Set down each entry again exactly as written.

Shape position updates
*** Begin section ***
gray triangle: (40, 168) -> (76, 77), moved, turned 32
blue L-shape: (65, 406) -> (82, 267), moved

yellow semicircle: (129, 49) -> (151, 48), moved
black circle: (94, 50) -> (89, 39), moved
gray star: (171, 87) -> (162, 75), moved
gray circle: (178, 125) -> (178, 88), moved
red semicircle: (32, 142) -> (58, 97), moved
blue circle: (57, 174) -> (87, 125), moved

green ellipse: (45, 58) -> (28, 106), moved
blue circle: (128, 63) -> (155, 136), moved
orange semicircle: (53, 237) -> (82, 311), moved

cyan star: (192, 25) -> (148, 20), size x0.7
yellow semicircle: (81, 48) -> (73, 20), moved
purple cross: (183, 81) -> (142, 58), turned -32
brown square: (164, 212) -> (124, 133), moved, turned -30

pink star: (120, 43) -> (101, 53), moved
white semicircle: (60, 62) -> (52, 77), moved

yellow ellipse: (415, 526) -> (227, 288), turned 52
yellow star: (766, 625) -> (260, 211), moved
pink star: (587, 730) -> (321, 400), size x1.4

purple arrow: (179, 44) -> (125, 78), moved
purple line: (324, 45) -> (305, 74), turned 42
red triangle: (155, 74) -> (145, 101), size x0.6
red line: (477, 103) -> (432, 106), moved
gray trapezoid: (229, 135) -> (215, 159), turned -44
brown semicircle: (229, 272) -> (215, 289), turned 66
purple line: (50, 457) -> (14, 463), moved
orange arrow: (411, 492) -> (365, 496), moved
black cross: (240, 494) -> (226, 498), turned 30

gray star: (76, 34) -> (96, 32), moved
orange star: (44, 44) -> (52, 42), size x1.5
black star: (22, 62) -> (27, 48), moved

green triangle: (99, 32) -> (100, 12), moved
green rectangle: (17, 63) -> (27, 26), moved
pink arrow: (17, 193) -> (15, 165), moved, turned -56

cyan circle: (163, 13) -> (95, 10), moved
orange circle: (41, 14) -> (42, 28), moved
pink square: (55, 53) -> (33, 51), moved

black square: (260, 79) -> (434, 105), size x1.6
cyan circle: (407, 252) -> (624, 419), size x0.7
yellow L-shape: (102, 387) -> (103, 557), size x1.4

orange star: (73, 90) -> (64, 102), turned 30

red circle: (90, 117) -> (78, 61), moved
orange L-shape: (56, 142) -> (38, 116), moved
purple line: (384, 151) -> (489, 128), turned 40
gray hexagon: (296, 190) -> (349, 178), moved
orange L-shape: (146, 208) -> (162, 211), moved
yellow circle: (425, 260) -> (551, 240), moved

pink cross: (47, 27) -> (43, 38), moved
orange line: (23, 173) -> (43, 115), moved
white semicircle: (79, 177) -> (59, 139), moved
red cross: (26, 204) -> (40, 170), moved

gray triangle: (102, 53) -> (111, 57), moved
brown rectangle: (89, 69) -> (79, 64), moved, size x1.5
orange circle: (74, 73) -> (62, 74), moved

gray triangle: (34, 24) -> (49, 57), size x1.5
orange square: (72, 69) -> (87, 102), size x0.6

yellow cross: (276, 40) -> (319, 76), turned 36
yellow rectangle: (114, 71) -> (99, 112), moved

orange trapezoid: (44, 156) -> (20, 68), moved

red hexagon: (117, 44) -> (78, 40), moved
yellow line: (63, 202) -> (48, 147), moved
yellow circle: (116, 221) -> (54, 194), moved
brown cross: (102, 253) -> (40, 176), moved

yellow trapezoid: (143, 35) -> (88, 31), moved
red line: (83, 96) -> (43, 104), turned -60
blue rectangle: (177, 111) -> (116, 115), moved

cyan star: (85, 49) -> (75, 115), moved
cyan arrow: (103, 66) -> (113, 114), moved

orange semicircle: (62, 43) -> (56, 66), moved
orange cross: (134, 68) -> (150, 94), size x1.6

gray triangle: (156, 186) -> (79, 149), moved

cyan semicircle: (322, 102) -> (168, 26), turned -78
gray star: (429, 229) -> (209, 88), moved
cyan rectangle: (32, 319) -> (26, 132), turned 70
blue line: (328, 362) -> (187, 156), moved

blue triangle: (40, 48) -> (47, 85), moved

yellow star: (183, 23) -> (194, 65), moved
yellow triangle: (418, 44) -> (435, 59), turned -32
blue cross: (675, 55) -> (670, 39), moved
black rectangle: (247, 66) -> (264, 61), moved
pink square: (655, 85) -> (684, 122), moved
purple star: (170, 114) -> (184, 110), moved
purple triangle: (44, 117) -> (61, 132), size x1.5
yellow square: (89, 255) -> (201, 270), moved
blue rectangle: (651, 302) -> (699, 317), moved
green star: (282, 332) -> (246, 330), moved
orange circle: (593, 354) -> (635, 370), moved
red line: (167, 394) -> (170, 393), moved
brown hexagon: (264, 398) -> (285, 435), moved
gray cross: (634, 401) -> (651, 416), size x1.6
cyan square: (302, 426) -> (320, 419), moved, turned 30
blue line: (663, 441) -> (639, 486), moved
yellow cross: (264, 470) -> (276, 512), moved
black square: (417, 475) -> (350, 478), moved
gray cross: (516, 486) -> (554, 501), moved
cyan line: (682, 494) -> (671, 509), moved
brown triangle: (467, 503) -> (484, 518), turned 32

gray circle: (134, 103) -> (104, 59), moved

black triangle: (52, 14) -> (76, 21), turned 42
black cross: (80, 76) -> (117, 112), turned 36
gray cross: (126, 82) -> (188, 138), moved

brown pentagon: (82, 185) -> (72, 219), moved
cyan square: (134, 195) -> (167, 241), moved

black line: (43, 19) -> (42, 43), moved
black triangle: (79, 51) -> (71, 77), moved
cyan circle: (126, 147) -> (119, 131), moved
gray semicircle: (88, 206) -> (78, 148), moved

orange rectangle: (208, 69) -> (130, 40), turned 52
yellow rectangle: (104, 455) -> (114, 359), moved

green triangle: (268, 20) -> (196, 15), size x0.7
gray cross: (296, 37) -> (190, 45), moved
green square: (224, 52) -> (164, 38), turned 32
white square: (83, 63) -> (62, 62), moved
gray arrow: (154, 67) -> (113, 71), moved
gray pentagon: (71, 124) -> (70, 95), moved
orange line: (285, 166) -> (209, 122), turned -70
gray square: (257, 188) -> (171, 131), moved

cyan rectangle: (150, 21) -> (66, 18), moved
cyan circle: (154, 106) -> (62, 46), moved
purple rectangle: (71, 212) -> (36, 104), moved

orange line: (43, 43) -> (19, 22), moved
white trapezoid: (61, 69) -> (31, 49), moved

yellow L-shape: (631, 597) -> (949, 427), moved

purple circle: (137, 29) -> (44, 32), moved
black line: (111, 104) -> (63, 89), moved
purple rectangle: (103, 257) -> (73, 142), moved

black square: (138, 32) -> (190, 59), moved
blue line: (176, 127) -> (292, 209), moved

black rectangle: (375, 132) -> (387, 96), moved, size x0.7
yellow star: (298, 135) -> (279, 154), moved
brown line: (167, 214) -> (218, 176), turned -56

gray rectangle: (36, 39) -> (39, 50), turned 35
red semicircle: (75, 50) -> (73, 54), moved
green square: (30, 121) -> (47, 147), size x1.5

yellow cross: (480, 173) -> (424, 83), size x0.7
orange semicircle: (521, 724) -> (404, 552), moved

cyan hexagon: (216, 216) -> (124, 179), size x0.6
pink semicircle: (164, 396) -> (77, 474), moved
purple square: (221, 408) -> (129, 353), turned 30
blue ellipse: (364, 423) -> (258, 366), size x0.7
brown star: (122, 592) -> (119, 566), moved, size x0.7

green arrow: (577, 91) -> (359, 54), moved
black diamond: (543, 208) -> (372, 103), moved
*** End section ***
Solution below:
gray triangle: (40, 168) -> (76, 77), moved, turned 32
blue L-shape: (65, 406) -> (82, 267), moved

yellow semicircle: (129, 49) -> (151, 48), moved
black circle: (94, 50) -> (89, 39), moved
gray star: (171, 87) -> (162, 75), moved
gray circle: (178, 125) -> (178, 88), moved
red semicircle: (32, 142) -> (58, 97), moved
blue circle: (57, 174) -> (87, 125), moved

green ellipse: (45, 58) -> (28, 106), moved
blue circle: (128, 63) -> (155, 136), moved
orange semicircle: (53, 237) -> (82, 311), moved

cyan star: (192, 25) -> (148, 20), size x0.7
yellow semicircle: (81, 48) -> (73, 20), moved
purple cross: (183, 81) -> (142, 58), turned -32
brown square: (164, 212) -> (124, 133), moved, turned -30

pink star: (120, 43) -> (101, 53), moved
white semicircle: (60, 62) -> (52, 77), moved

yellow ellipse: (415, 526) -> (227, 288), turned 52
yellow star: (766, 625) -> (260, 211), moved
pink star: (587, 730) -> (321, 400), size x1.4

purple arrow: (179, 44) -> (125, 78), moved
purple line: (324, 45) -> (305, 74), turned 42
red triangle: (155, 74) -> (145, 101), size x0.6
red line: (477, 103) -> (432, 106), moved
gray trapezoid: (229, 135) -> (215, 159), turned -44
brown semicircle: (229, 272) -> (215, 289), turned 66
purple line: (50, 457) -> (14, 463), moved
orange arrow: (411, 492) -> (365, 496), moved
black cross: (240, 494) -> (226, 498), turned 30

gray star: (76, 34) -> (96, 32), moved
orange star: (44, 44) -> (52, 42), size x1.5
black star: (22, 62) -> (27, 48), moved

green triangle: (99, 32) -> (100, 12), moved
green rectangle: (17, 63) -> (27, 26), moved
pink arrow: (17, 193) -> (15, 165), moved, turned -56

cyan circle: (163, 13) -> (95, 10), moved
orange circle: (41, 14) -> (42, 28), moved
pink square: (55, 53) -> (33, 51), moved

black square: (260, 79) -> (434, 105), size x1.6
cyan circle: (407, 252) -> (624, 419), size x0.7
yellow L-shape: (102, 387) -> (103, 557), size x1.4

orange star: (73, 90) -> (64, 102), turned 30

red circle: (90, 117) -> (78, 61), moved
orange L-shape: (56, 142) -> (38, 116), moved
purple line: (384, 151) -> (489, 128), turned 40
gray hexagon: (296, 190) -> (349, 178), moved
orange L-shape: (146, 208) -> (162, 211), moved
yellow circle: (425, 260) -> (551, 240), moved

pink cross: (47, 27) -> (43, 38), moved
orange line: (23, 173) -> (43, 115), moved
white semicircle: (79, 177) -> (59, 139), moved
red cross: (26, 204) -> (40, 170), moved

gray triangle: (102, 53) -> (111, 57), moved
brown rectangle: (89, 69) -> (79, 64), moved, size x1.5
orange circle: (74, 73) -> (62, 74), moved

gray triangle: (34, 24) -> (49, 57), size x1.5
orange square: (72, 69) -> (87, 102), size x0.6

yellow cross: (276, 40) -> (319, 76), turned 36
yellow rectangle: (114, 71) -> (99, 112), moved

orange trapezoid: (44, 156) -> (20, 68), moved

red hexagon: (117, 44) -> (78, 40), moved
yellow line: (63, 202) -> (48, 147), moved
yellow circle: (116, 221) -> (54, 194), moved
brown cross: (102, 253) -> (40, 176), moved

yellow trapezoid: (143, 35) -> (88, 31), moved
red line: (83, 96) -> (43, 104), turned -60
blue rectangle: (177, 111) -> (116, 115), moved

cyan star: (85, 49) -> (75, 115), moved
cyan arrow: (103, 66) -> (113, 114), moved

orange semicircle: (62, 43) -> (56, 66), moved
orange cross: (134, 68) -> (150, 94), size x1.6

gray triangle: (156, 186) -> (79, 149), moved

cyan semicircle: (322, 102) -> (168, 26), turned -78
gray star: (429, 229) -> (209, 88), moved
cyan rectangle: (32, 319) -> (26, 132), turned 70
blue line: (328, 362) -> (187, 156), moved

blue triangle: (40, 48) -> (47, 85), moved

yellow star: (183, 23) -> (194, 65), moved
yellow triangle: (418, 44) -> (435, 59), turned -32
blue cross: (675, 55) -> (670, 39), moved
black rectangle: (247, 66) -> (264, 61), moved
pink square: (655, 85) -> (684, 122), moved
purple star: (170, 114) -> (184, 110), moved
purple triangle: (44, 117) -> (61, 132), size x1.5
yellow square: (89, 255) -> (201, 270), moved
blue rectangle: (651, 302) -> (699, 317), moved
green star: (282, 332) -> (246, 330), moved
orange circle: (593, 354) -> (635, 370), moved
red line: (167, 394) -> (170, 393), moved
brown hexagon: (264, 398) -> (285, 435), moved
gray cross: (634, 401) -> (651, 416), size x1.6
cyan square: (302, 426) -> (320, 419), moved, turned 30
blue line: (663, 441) -> (639, 486), moved
yellow cross: (264, 470) -> (276, 512), moved
black square: (417, 475) -> (350, 478), moved
gray cross: (516, 486) -> (554, 501), moved
cyan line: (682, 494) -> (671, 509), moved
brown triangle: (467, 503) -> (484, 518), turned 32

gray circle: (134, 103) -> (104, 59), moved

black triangle: (52, 14) -> (76, 21), turned 42
black cross: (80, 76) -> (117, 112), turned 36
gray cross: (126, 82) -> (188, 138), moved

brown pentagon: (82, 185) -> (72, 219), moved
cyan square: (134, 195) -> (167, 241), moved

black line: (43, 19) -> (42, 43), moved
black triangle: (79, 51) -> (71, 77), moved
cyan circle: (126, 147) -> (119, 131), moved
gray semicircle: (88, 206) -> (78, 148), moved

orange rectangle: (208, 69) -> (130, 40), turned 52
yellow rectangle: (104, 455) -> (114, 359), moved

green triangle: (268, 20) -> (196, 15), size x0.7
gray cross: (296, 37) -> (190, 45), moved
green square: (224, 52) -> (164, 38), turned 32
white square: (83, 63) -> (62, 62), moved
gray arrow: (154, 67) -> (113, 71), moved
gray pentagon: (71, 124) -> (70, 95), moved
orange line: (285, 166) -> (209, 122), turned -70
gray square: (257, 188) -> (171, 131), moved

cyan rectangle: (150, 21) -> (66, 18), moved
cyan circle: (154, 106) -> (62, 46), moved
purple rectangle: (71, 212) -> (36, 104), moved

orange line: (43, 43) -> (19, 22), moved
white trapezoid: (61, 69) -> (31, 49), moved

yellow L-shape: (631, 597) -> (949, 427), moved

purple circle: (137, 29) -> (44, 32), moved
black line: (111, 104) -> (63, 89), moved
purple rectangle: (103, 257) -> (73, 142), moved

black square: (138, 32) -> (190, 59), moved
blue line: (176, 127) -> (292, 209), moved

black rectangle: (375, 132) -> (387, 96), moved, size x0.7
yellow star: (298, 135) -> (279, 154), moved
brown line: (167, 214) -> (218, 176), turned -56

gray rectangle: (36, 39) -> (39, 50), turned 35
red semicircle: (75, 50) -> (73, 54), moved
green square: (30, 121) -> (47, 147), size x1.5

yellow cross: (480, 173) -> (424, 83), size x0.7
orange semicircle: (521, 724) -> (404, 552), moved

cyan hexagon: (216, 216) -> (124, 179), size x0.6
pink semicircle: (164, 396) -> (77, 474), moved
purple square: (221, 408) -> (129, 353), turned 30
blue ellipse: (364, 423) -> (258, 366), size x0.7
brown star: (122, 592) -> (119, 566), moved, size x0.7

green arrow: (577, 91) -> (359, 54), moved
black diamond: (543, 208) -> (372, 103), moved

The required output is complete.